PROBLEM STATEMENT:
Given the entries that follow, write out exactly the lines starting at the one containing "camera: 20 degrees right, 5 degrees up" and ending at the one containing "bright yellow toy", both ends included, and only those.

Stored data
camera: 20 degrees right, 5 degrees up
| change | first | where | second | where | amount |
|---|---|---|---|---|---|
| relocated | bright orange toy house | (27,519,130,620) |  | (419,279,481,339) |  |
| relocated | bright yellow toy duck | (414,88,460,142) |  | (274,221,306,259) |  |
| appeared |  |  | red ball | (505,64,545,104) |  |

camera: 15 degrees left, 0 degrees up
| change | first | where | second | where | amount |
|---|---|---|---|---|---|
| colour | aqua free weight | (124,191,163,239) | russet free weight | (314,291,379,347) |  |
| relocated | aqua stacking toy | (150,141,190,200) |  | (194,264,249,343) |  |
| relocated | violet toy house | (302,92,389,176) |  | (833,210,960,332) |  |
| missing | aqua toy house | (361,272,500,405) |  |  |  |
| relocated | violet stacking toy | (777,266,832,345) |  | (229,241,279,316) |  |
==
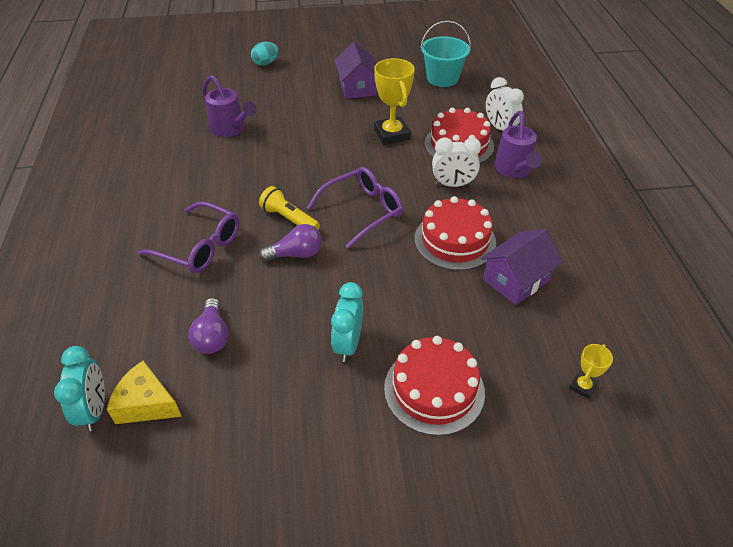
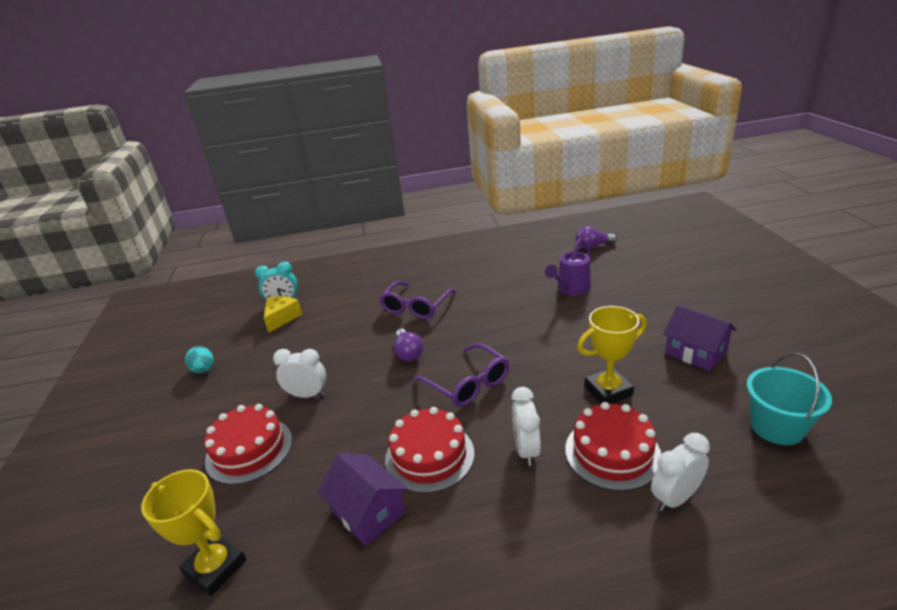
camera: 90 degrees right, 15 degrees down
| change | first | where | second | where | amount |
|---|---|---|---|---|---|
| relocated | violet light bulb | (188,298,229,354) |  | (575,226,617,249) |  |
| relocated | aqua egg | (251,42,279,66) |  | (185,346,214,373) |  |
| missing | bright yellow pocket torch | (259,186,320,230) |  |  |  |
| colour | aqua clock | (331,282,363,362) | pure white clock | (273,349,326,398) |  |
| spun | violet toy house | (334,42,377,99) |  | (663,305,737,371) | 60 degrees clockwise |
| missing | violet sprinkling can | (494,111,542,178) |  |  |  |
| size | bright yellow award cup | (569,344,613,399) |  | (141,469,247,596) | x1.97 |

SOLUTION:
camera: 20 degrees right, 5 degrees up
| change | first | where | second | where | amount |
|---|---|---|---|---|---|
| relocated | bright orange toy house | (27,519,130,620) |  | (419,279,481,339) |  |
| relocated | bright yellow toy duck | (414,88,460,142) |  | (274,221,306,259) |  |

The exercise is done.